Problem to solve: Copy the listing from its first line through the line containing "40: 12:59 -> 6:59". Substitute "Station" for "Platform" and leave everything else unchanged.

Entries provided:
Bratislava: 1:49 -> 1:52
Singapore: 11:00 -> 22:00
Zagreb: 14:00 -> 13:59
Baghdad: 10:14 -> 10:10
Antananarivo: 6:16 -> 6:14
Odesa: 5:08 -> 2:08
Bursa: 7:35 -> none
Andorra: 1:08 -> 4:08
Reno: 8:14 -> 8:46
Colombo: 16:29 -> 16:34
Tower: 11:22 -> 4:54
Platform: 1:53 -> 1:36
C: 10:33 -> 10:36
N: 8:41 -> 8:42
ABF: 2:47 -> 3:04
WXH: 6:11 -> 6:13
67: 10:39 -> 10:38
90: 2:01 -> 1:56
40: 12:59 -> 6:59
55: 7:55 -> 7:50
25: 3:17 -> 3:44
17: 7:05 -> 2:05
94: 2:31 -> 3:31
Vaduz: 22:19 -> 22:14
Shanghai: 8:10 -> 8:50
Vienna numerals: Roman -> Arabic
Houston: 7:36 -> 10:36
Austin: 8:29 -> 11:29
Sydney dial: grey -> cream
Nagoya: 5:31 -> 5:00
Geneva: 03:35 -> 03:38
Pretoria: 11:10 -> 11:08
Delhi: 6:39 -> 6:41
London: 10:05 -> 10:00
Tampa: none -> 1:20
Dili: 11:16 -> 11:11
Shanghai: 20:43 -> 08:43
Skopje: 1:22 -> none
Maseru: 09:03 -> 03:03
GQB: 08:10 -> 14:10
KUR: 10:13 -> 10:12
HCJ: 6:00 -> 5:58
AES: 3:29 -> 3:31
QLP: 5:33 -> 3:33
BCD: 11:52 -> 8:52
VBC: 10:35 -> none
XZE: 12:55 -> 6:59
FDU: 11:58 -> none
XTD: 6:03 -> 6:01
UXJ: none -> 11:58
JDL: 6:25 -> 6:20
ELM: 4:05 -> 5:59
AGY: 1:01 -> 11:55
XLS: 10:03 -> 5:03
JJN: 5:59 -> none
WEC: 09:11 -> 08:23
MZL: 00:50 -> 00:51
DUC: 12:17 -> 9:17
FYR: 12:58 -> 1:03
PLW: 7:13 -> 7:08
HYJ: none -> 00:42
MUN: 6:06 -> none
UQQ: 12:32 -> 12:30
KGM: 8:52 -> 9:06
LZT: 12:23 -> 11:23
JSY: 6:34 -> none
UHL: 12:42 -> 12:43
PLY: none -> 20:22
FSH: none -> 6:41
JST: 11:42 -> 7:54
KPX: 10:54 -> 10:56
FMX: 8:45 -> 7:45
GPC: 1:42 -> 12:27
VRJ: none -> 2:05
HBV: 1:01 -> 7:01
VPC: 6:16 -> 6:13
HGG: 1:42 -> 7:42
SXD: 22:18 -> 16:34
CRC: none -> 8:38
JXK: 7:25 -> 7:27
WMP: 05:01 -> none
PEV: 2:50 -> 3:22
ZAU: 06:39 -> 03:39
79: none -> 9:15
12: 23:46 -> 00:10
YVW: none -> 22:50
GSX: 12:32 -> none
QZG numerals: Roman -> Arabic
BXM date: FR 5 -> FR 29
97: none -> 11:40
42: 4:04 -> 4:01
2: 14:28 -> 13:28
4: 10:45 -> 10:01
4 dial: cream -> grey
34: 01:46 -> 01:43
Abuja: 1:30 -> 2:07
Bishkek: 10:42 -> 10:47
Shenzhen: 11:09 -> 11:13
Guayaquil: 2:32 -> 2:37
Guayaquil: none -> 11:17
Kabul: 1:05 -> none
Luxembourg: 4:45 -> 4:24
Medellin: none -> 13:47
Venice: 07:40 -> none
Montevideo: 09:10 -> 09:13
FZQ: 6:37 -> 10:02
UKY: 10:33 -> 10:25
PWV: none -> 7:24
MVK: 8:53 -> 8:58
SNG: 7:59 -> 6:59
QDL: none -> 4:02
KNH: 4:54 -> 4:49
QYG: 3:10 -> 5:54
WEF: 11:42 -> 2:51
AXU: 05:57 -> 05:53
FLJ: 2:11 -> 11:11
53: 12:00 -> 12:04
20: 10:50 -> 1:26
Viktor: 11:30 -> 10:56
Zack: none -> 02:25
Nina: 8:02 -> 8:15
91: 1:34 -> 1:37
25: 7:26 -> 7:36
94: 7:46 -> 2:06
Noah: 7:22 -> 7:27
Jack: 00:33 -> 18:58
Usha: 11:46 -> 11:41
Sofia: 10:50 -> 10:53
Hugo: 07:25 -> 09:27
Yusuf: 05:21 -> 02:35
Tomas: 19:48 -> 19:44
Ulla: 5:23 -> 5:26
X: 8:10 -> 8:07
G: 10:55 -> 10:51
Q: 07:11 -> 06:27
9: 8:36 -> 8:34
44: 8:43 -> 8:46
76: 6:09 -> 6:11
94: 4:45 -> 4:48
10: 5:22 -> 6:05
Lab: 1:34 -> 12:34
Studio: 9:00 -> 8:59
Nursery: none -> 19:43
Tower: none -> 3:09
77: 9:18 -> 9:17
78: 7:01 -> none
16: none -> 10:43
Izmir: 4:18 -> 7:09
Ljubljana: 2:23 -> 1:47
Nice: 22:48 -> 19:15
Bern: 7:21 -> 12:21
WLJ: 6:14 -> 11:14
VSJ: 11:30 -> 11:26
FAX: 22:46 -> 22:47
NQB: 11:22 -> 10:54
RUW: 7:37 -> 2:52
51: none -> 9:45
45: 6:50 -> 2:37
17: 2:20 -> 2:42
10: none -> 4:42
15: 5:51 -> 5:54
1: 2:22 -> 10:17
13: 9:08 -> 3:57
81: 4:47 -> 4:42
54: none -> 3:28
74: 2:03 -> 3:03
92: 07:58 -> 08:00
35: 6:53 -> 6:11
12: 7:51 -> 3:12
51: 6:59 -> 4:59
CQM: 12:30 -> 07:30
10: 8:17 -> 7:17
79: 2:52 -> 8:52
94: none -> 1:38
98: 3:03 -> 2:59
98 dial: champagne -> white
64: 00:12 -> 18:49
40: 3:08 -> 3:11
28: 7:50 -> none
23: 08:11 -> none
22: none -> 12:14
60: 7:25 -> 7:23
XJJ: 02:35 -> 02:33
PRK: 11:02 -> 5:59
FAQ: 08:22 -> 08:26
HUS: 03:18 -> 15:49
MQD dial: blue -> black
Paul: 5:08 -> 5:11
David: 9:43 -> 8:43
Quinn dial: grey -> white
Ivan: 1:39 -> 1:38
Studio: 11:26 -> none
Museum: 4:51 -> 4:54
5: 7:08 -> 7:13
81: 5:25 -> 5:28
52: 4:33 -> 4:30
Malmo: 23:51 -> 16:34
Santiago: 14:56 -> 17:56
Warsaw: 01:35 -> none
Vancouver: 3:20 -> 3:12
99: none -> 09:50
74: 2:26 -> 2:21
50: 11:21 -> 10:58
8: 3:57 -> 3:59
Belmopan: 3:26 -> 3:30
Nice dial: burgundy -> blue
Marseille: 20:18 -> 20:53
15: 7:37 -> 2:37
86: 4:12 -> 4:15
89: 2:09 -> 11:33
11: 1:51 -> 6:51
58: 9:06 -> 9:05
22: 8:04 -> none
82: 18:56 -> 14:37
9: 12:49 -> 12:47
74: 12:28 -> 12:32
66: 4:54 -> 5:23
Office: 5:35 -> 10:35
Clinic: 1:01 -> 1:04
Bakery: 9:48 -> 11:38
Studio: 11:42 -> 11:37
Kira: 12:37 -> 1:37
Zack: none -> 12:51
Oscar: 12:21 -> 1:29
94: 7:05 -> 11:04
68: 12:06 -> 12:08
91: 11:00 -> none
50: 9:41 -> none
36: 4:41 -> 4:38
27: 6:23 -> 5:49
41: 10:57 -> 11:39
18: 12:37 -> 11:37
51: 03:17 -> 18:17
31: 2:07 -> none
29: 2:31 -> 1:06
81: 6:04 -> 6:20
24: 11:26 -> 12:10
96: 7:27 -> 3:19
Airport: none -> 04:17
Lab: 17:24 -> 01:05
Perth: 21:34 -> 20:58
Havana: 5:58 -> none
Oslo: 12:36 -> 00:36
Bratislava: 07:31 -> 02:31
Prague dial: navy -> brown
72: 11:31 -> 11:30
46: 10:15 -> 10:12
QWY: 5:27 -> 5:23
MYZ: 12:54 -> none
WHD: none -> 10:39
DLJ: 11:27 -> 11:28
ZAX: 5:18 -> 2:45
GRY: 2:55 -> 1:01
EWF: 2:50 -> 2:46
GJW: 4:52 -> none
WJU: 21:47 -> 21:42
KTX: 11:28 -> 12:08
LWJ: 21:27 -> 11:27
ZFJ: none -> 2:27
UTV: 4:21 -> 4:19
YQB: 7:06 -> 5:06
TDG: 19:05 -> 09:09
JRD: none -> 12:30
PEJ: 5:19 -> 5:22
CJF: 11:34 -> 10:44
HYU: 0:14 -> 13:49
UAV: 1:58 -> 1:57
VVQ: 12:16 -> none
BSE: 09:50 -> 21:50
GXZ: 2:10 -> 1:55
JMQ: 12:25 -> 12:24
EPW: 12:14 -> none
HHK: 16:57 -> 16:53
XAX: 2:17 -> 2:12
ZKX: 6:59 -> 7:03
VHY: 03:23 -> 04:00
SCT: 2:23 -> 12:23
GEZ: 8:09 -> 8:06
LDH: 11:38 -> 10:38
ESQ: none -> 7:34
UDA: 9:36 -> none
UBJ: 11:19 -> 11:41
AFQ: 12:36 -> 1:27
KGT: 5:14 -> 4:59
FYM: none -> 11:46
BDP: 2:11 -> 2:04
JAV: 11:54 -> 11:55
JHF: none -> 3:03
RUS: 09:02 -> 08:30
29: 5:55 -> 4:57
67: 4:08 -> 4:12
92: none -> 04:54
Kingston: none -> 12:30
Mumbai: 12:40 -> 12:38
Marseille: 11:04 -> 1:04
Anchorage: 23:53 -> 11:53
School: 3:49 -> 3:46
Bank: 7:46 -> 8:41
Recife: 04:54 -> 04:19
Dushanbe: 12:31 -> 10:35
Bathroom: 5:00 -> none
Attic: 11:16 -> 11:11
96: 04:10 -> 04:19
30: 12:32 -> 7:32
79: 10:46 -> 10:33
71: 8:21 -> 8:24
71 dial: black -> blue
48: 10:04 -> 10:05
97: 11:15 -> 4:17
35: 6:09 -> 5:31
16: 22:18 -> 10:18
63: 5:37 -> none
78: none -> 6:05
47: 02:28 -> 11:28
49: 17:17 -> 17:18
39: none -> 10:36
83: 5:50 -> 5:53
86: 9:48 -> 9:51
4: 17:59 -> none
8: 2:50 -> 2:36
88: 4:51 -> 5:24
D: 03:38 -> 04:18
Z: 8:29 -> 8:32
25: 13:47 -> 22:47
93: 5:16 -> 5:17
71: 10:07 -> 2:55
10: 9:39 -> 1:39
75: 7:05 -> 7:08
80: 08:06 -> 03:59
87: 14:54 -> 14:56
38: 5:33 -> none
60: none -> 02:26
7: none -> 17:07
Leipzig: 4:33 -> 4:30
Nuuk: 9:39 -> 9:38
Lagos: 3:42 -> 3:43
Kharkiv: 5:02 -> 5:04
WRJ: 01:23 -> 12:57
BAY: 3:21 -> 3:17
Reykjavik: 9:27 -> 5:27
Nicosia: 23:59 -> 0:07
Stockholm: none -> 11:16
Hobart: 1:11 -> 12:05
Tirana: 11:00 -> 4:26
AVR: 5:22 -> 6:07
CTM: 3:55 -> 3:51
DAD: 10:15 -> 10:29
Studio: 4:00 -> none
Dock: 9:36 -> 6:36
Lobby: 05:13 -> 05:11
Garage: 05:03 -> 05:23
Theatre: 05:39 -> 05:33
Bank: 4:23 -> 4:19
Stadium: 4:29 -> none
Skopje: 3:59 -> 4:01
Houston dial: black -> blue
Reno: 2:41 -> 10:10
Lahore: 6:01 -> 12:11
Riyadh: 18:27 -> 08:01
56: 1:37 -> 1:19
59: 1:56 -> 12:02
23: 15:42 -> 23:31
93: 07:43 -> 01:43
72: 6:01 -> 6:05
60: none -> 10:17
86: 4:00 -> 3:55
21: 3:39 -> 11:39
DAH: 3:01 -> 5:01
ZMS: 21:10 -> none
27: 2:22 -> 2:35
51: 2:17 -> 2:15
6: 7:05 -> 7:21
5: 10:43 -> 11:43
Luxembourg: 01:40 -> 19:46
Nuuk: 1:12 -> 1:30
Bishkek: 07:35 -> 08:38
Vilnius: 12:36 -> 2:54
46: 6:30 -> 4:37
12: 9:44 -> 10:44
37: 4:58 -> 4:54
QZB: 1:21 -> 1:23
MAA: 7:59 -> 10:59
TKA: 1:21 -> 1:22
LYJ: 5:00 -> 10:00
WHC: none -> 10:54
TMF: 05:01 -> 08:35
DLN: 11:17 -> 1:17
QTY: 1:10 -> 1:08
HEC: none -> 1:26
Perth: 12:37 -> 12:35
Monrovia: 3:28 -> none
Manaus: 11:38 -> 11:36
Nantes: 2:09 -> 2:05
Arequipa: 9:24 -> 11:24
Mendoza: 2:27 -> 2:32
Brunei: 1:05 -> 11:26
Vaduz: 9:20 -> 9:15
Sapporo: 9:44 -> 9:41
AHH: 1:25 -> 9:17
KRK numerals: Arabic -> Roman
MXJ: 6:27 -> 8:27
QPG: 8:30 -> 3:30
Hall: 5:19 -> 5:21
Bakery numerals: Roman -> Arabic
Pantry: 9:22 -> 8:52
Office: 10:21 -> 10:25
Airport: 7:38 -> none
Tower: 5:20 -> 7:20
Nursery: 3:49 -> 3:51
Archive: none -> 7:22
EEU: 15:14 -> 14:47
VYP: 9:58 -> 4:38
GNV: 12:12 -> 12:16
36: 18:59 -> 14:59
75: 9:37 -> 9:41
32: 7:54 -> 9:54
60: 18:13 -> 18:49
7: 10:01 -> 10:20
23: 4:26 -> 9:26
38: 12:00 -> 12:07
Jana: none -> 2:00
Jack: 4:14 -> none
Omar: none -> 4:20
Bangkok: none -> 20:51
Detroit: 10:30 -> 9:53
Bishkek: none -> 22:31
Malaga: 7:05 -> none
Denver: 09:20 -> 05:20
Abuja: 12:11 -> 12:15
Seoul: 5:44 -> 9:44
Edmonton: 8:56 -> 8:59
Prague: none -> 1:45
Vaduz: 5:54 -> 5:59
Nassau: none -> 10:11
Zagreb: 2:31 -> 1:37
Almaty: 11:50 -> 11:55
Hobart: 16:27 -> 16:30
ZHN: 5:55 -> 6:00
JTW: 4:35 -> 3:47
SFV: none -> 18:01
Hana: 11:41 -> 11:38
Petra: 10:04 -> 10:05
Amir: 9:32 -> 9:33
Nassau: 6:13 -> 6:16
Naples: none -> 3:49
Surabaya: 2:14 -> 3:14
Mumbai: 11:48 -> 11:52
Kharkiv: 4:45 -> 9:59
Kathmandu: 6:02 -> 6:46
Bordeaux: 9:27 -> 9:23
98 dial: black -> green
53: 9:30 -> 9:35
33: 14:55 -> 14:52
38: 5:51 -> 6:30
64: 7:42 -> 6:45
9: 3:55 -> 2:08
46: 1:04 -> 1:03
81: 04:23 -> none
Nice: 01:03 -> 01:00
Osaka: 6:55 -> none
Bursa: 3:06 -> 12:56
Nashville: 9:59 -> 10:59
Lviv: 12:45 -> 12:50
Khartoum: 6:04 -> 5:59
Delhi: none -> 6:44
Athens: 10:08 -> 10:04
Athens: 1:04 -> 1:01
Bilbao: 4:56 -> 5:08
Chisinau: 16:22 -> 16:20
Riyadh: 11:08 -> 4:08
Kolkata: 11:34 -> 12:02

Result for this exercise:
Bratislava: 1:49 -> 1:52
Singapore: 11:00 -> 22:00
Zagreb: 14:00 -> 13:59
Baghdad: 10:14 -> 10:10
Antananarivo: 6:16 -> 6:14
Odesa: 5:08 -> 2:08
Bursa: 7:35 -> none
Andorra: 1:08 -> 4:08
Reno: 8:14 -> 8:46
Colombo: 16:29 -> 16:34
Tower: 11:22 -> 4:54
Station: 1:53 -> 1:36
C: 10:33 -> 10:36
N: 8:41 -> 8:42
ABF: 2:47 -> 3:04
WXH: 6:11 -> 6:13
67: 10:39 -> 10:38
90: 2:01 -> 1:56
40: 12:59 -> 6:59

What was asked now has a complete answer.